■ Problem description: Go to the line containing "(205, 225) = (195, 234): turquoise" and return it and each line after it exactly, through the end of the data below, and nothing more.

■ Supplied data:
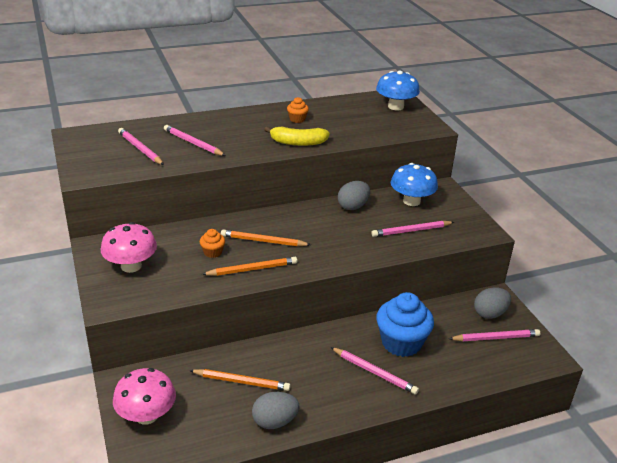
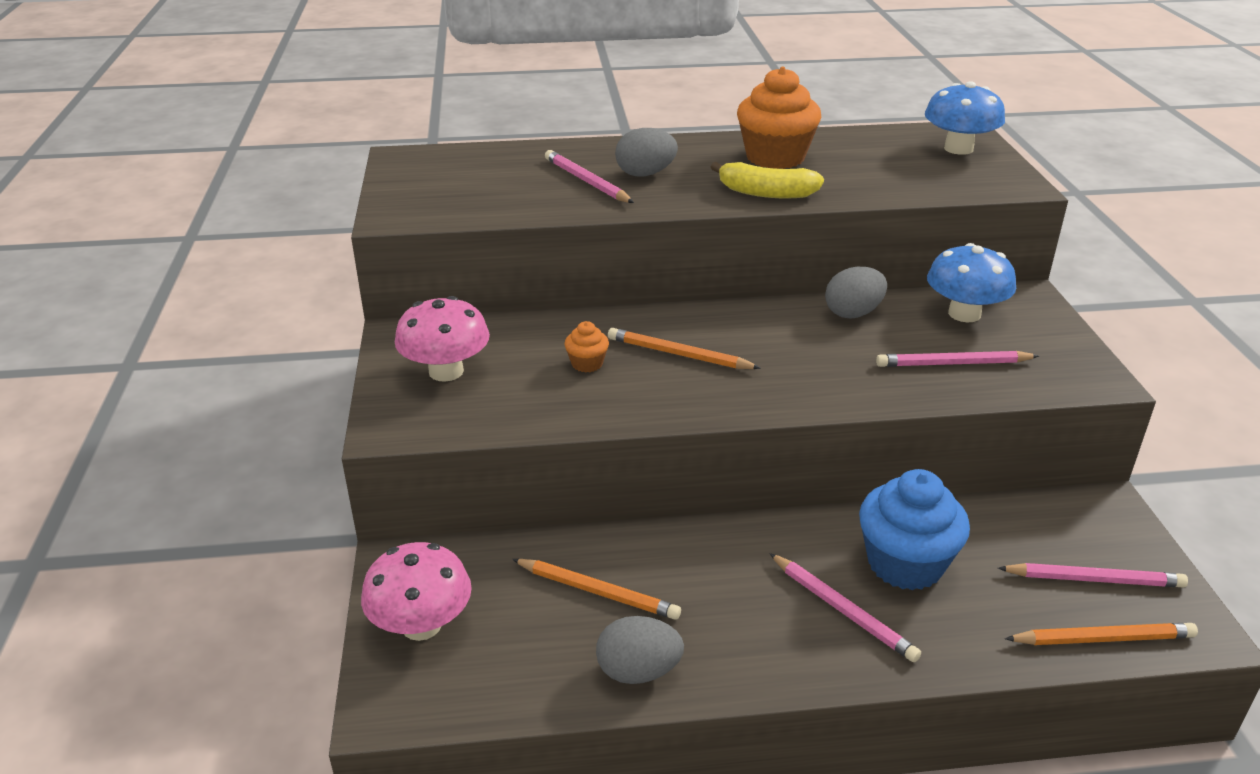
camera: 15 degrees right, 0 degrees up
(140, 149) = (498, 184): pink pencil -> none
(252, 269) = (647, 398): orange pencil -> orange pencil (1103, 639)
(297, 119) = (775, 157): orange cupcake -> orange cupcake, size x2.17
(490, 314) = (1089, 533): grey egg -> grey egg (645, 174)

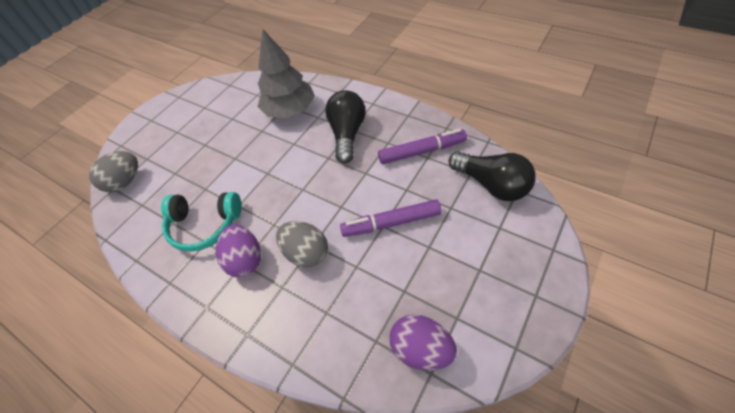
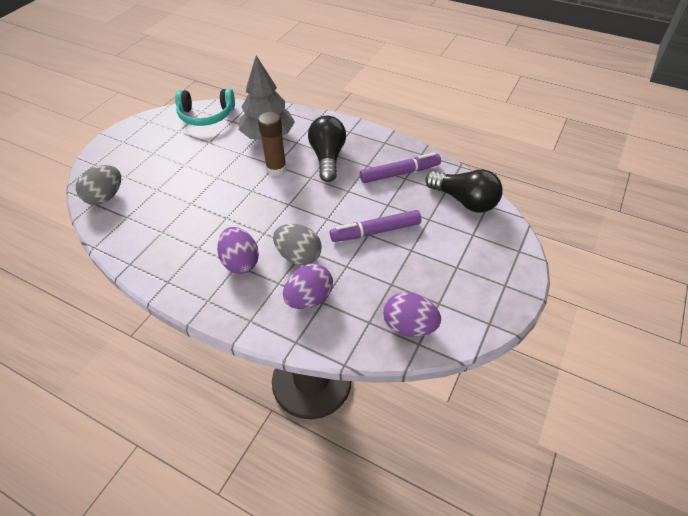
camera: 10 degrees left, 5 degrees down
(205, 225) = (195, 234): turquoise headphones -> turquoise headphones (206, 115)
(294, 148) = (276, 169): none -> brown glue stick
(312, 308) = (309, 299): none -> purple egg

■ Answer:
(205, 225) = (195, 234): turquoise headphones -> turquoise headphones (206, 115)
(294, 148) = (276, 169): none -> brown glue stick
(312, 308) = (309, 299): none -> purple egg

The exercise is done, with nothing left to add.